[Stored items]
++++++++

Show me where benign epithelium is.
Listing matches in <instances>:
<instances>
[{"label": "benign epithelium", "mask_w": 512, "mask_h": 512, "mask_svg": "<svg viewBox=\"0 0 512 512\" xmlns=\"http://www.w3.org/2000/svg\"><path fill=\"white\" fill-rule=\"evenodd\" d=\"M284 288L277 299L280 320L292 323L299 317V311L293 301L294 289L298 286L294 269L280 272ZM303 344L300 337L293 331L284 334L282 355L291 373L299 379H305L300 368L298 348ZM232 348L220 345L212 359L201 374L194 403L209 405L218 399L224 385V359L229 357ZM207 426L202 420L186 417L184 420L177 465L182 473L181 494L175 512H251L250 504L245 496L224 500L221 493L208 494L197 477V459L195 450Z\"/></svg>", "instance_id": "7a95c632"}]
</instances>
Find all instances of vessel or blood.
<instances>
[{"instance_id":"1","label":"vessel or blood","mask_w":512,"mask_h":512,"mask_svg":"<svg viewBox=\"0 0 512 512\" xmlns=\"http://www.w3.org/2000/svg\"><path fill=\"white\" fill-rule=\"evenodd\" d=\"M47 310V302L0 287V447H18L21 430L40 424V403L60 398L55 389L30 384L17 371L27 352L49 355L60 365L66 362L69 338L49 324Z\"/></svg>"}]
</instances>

++++++++

#### Short exercise
Every line above needs to be retyped exactly.

#### Right answer
Show me where benign epithelium is.
Listing matches in <instances>:
<instances>
[{"label": "benign epithelium", "mask_w": 512, "mask_h": 512, "mask_svg": "<svg viewBox=\"0 0 512 512\" xmlns=\"http://www.w3.org/2000/svg\"><path fill=\"white\" fill-rule=\"evenodd\" d=\"M284 288L277 299L280 320L292 323L299 317V311L293 301L294 289L298 286L294 269L280 272ZM303 344L300 337L293 331L284 334L282 355L291 373L299 379H305L300 368L298 348ZM232 348L220 345L212 359L201 374L194 403L209 405L218 399L224 385V359L229 357ZM207 426L202 420L186 417L184 420L177 465L182 473L181 494L175 512H251L250 504L245 496L224 500L221 493L208 494L197 477V459L195 450Z\"/></svg>", "instance_id": "7a95c632"}]
</instances>
Find all instances of vessel or blood.
<instances>
[{"instance_id":"1","label":"vessel or blood","mask_w":512,"mask_h":512,"mask_svg":"<svg viewBox=\"0 0 512 512\" xmlns=\"http://www.w3.org/2000/svg\"><path fill=\"white\" fill-rule=\"evenodd\" d=\"M47 310V302L0 287V447H18L21 430L40 424V403L60 398L55 389L30 384L17 371L27 352L49 355L60 365L66 362L69 338L49 324Z\"/></svg>"}]
</instances>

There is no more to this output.